Work required: Write each line again exactly as it is, from the opening line of the records below through the one containing "U4 pin RXD: RX -> TX", and add nothing.

Records for processing:
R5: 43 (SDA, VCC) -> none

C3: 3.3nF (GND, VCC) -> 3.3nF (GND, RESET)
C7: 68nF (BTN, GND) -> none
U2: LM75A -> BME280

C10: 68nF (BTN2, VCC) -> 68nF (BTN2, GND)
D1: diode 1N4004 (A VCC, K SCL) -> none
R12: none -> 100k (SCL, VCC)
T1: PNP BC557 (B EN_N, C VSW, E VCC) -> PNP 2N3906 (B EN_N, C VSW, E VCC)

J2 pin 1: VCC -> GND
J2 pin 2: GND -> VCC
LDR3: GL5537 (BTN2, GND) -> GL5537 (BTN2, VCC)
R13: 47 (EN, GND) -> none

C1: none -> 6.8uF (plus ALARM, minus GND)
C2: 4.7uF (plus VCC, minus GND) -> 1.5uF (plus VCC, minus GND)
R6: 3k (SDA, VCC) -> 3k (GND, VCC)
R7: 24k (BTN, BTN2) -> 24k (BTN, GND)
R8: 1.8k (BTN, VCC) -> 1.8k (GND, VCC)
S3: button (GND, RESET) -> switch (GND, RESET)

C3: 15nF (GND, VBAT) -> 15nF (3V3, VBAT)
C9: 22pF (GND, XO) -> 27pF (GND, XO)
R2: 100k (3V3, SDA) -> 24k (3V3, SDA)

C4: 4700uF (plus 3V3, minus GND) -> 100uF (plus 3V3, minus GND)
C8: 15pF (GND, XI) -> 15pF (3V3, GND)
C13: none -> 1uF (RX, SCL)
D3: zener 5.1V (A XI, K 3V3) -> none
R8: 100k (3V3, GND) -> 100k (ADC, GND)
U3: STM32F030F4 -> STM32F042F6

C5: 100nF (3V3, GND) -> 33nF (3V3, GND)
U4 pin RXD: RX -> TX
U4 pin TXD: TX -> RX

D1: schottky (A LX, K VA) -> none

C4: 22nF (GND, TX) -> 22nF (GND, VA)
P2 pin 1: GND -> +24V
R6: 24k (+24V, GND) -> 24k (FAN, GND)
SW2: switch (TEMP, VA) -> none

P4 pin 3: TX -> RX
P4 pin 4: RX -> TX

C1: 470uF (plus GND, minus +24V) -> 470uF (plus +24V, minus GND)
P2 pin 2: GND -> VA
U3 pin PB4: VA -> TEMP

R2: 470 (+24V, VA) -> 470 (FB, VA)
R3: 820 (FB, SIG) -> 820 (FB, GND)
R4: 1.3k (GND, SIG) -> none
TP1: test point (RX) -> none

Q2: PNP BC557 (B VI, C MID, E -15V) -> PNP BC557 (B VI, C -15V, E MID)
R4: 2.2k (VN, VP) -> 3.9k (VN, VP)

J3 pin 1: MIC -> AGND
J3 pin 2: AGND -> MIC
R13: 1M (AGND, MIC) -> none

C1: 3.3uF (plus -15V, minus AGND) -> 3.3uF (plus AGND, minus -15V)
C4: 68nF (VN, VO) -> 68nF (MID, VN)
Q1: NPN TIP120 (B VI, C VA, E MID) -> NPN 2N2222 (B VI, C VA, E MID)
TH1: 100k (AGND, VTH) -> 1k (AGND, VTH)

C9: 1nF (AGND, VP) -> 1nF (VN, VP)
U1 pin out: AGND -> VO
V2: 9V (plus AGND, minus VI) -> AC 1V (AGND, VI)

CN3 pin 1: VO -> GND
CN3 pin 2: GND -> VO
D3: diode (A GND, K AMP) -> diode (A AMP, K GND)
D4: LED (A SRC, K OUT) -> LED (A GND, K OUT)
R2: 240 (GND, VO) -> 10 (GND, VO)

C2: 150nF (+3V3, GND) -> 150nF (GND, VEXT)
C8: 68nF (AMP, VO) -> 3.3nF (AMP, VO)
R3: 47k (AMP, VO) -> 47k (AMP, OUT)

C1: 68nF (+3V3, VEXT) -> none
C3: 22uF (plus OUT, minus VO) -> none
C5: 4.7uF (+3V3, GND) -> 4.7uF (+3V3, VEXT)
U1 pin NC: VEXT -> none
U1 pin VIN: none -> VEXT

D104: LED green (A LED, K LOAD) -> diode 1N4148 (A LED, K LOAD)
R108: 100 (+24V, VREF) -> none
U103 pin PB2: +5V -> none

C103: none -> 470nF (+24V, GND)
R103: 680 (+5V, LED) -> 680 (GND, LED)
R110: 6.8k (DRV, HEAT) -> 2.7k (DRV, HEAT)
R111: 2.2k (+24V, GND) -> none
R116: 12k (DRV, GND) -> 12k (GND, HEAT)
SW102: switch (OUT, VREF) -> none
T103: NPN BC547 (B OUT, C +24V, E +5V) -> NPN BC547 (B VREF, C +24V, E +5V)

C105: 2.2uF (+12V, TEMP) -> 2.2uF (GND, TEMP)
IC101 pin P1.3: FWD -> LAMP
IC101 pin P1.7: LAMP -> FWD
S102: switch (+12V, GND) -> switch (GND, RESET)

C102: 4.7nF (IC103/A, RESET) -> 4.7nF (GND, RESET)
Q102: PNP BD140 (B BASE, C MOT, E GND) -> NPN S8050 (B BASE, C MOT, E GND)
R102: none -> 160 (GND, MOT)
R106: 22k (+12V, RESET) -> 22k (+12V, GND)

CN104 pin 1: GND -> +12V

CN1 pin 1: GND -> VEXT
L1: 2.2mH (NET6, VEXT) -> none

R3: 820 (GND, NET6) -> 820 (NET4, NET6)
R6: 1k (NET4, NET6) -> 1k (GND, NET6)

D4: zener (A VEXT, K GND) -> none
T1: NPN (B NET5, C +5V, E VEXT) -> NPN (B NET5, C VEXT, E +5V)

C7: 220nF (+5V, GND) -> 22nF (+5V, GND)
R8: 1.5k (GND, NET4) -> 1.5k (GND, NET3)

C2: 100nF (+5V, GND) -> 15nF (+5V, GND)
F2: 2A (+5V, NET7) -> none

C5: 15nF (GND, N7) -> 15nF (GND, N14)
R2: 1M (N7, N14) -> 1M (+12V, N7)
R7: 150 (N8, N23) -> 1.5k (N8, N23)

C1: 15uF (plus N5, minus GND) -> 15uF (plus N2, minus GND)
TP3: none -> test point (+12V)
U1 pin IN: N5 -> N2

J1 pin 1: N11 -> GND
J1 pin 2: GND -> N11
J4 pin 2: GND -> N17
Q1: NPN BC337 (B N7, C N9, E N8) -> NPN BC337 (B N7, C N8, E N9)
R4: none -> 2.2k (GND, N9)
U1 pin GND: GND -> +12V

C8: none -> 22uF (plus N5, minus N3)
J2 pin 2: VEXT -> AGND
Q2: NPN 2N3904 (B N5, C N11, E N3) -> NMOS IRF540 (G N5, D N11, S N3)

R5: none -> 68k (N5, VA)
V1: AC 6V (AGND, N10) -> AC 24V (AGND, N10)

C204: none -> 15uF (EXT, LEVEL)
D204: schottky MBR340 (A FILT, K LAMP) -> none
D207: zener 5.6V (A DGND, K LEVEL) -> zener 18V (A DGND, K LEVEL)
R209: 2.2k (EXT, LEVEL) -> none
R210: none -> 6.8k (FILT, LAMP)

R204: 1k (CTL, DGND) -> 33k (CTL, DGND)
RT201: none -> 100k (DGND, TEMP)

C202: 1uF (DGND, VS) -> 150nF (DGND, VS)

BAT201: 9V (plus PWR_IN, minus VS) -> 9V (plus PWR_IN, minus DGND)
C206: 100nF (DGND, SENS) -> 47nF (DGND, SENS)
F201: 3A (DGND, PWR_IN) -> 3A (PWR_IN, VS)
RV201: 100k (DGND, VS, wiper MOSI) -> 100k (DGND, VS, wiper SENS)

Solution below:
R5: 43 (SDA, VCC) -> none

C3: 3.3nF (GND, VCC) -> 3.3nF (GND, RESET)
C7: 68nF (BTN, GND) -> none
U2: LM75A -> BME280

C10: 68nF (BTN2, VCC) -> 68nF (BTN2, GND)
D1: diode 1N4004 (A VCC, K SCL) -> none
R12: none -> 100k (SCL, VCC)
T1: PNP BC557 (B EN_N, C VSW, E VCC) -> PNP 2N3906 (B EN_N, C VSW, E VCC)

J2 pin 1: VCC -> GND
J2 pin 2: GND -> VCC
LDR3: GL5537 (BTN2, GND) -> GL5537 (BTN2, VCC)
R13: 47 (EN, GND) -> none

C1: none -> 6.8uF (plus ALARM, minus GND)
C2: 4.7uF (plus VCC, minus GND) -> 1.5uF (plus VCC, minus GND)
R6: 3k (SDA, VCC) -> 3k (GND, VCC)
R7: 24k (BTN, BTN2) -> 24k (BTN, GND)
R8: 1.8k (BTN, VCC) -> 1.8k (GND, VCC)
S3: button (GND, RESET) -> switch (GND, RESET)

C3: 15nF (GND, VBAT) -> 15nF (3V3, VBAT)
C9: 22pF (GND, XO) -> 27pF (GND, XO)
R2: 100k (3V3, SDA) -> 24k (3V3, SDA)

C4: 4700uF (plus 3V3, minus GND) -> 100uF (plus 3V3, minus GND)
C8: 15pF (GND, XI) -> 15pF (3V3, GND)
C13: none -> 1uF (RX, SCL)
D3: zener 5.1V (A XI, K 3V3) -> none
R8: 100k (3V3, GND) -> 100k (ADC, GND)
U3: STM32F030F4 -> STM32F042F6

C5: 100nF (3V3, GND) -> 33nF (3V3, GND)
U4 pin RXD: RX -> TX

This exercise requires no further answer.